## Data shown:
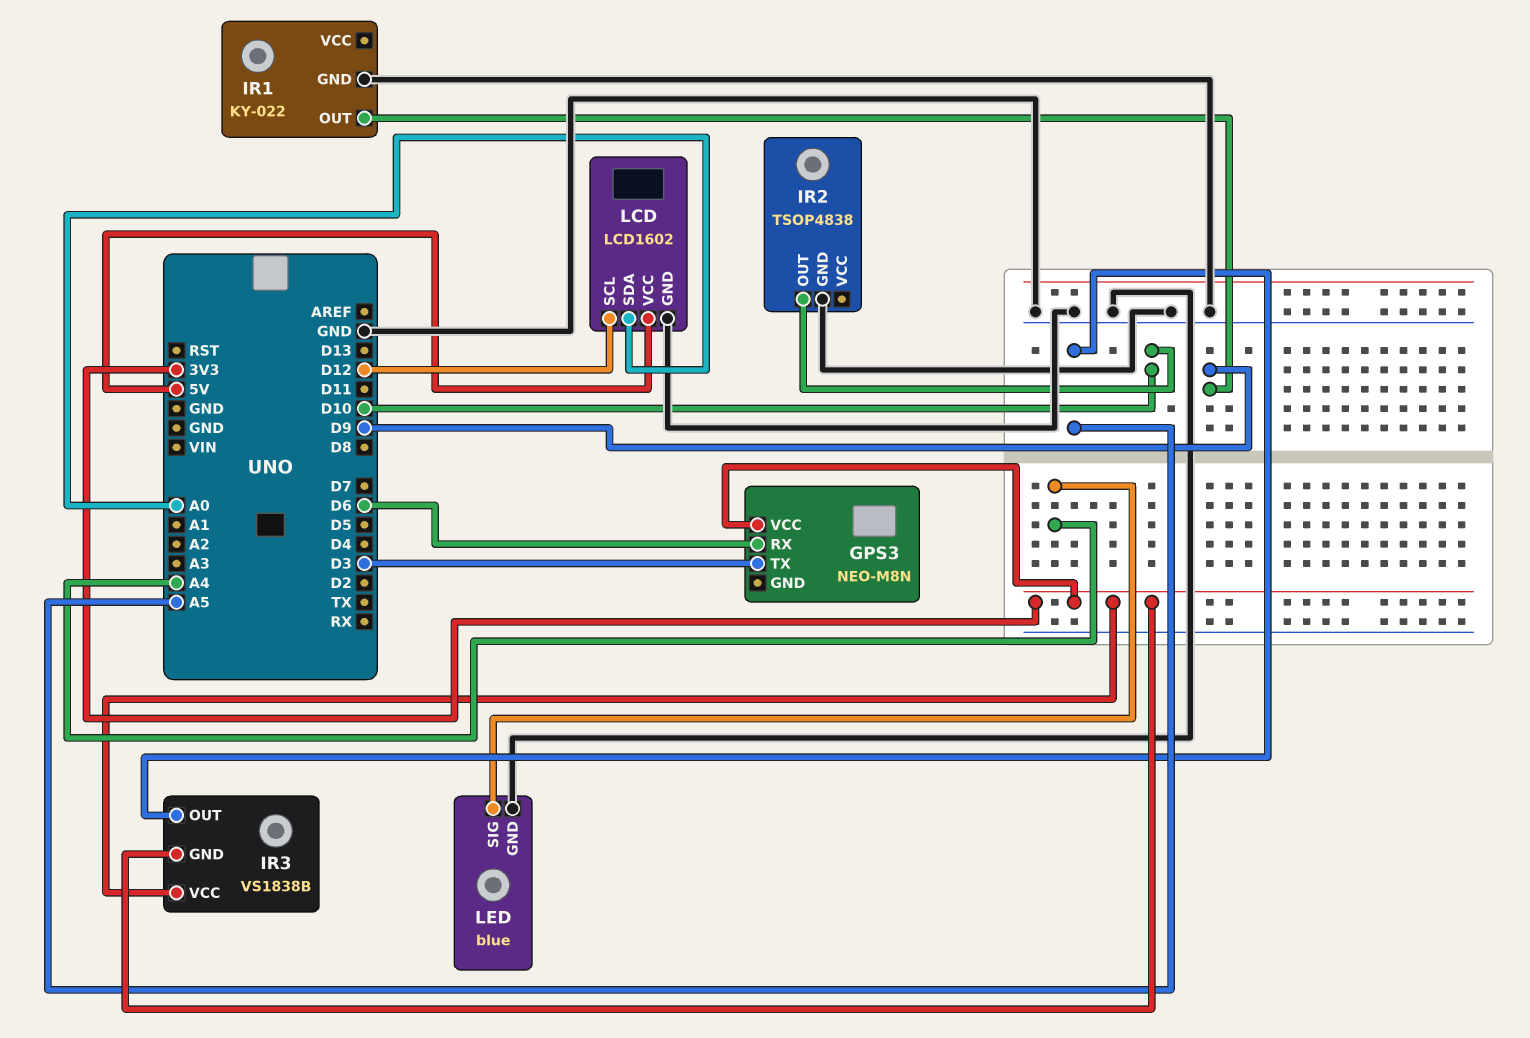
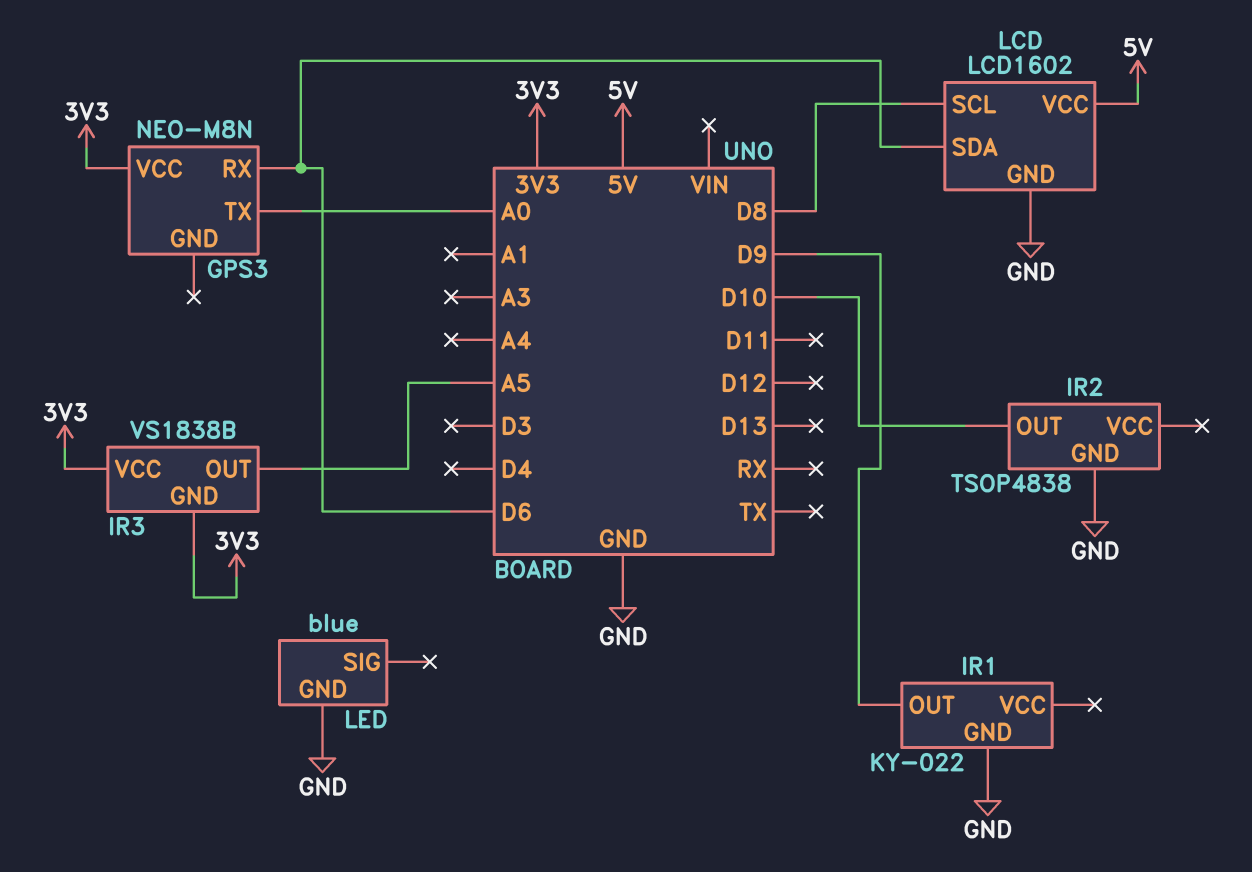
GPS3 pin TX: D3 -> A0
LCD pin SCL: D12 -> D8
LCD pin SDA: A0 -> D6
LED pin SIG: A4 -> none

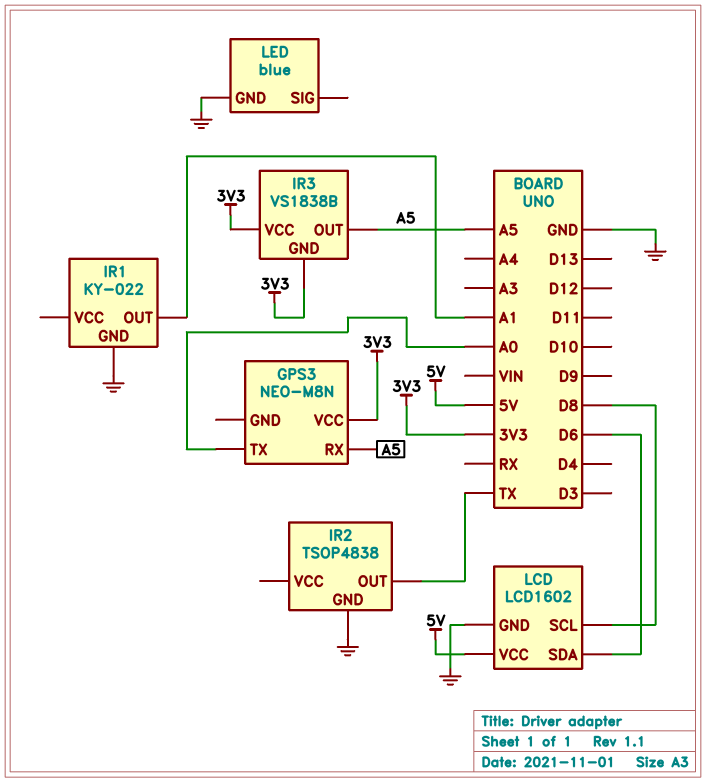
GPS3 pin RX: D6 -> A5
IR1 pin OUT: D9 -> A1
IR2 pin OUT: D10 -> TX

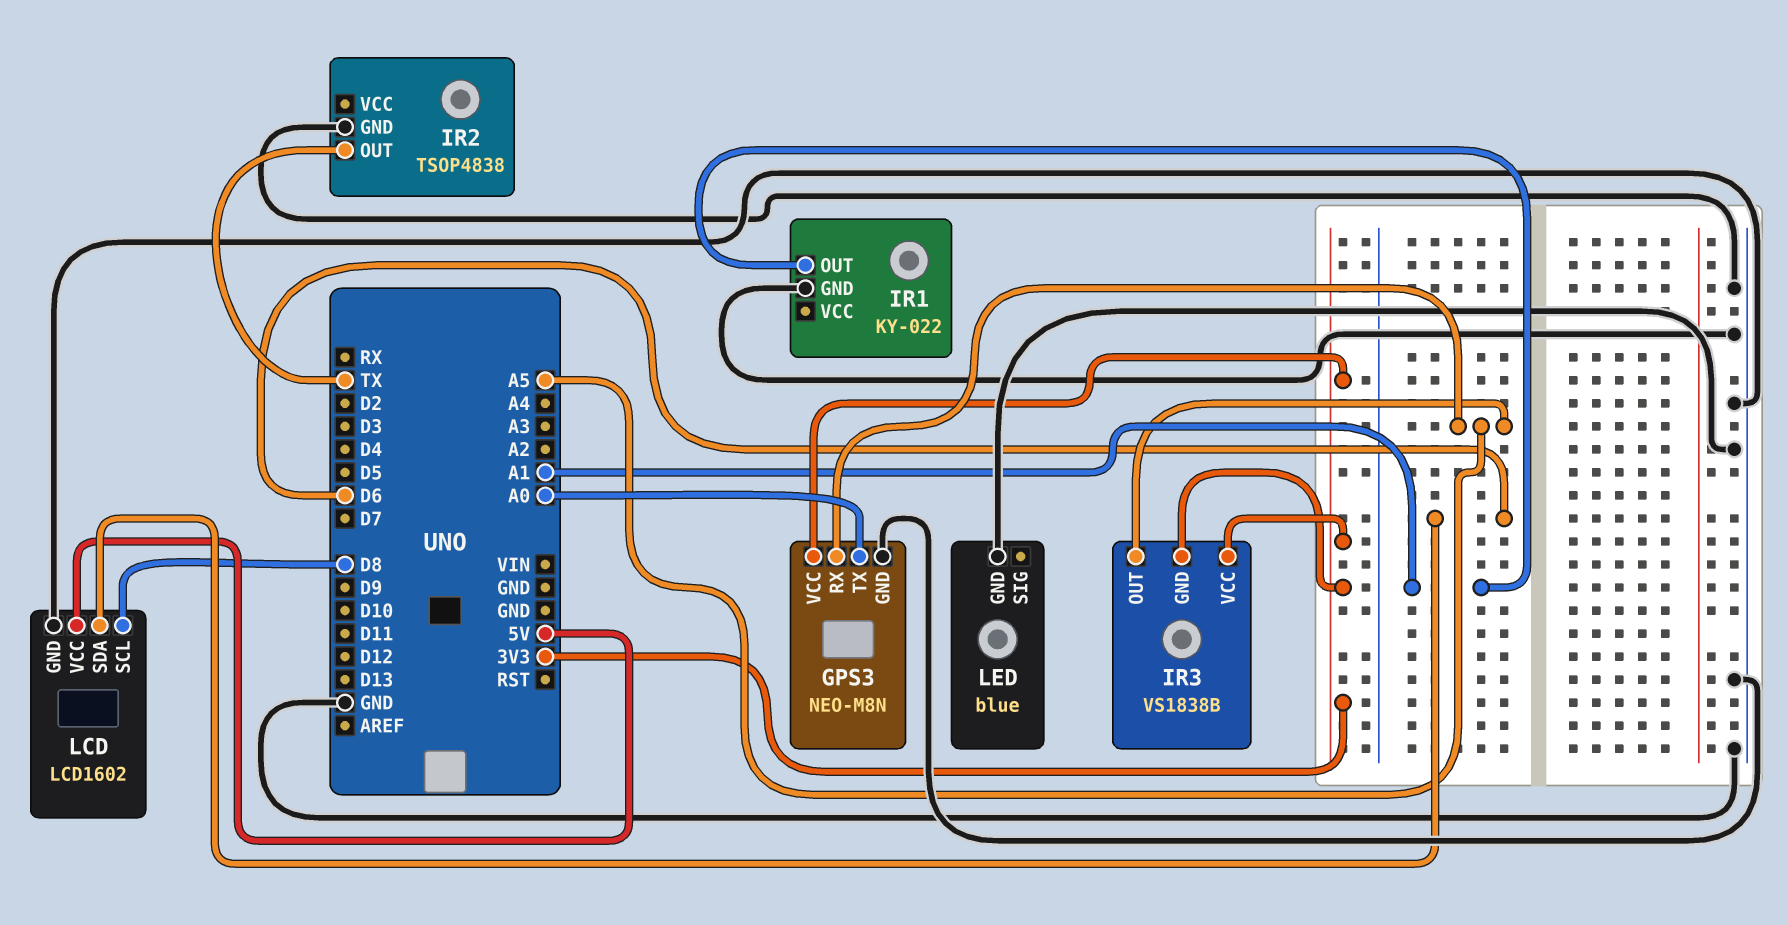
GPS3 pin GND: none -> GND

## Task statement:
No image belongs in the copy. Transcribe the full listing verbatim.

## Reply to the task:
GPS3 pin TX: D3 -> A0
LCD pin SCL: D12 -> D8
LCD pin SDA: A0 -> D6
LED pin SIG: A4 -> none

GPS3 pin RX: D6 -> A5
IR1 pin OUT: D9 -> A1
IR2 pin OUT: D10 -> TX

GPS3 pin GND: none -> GND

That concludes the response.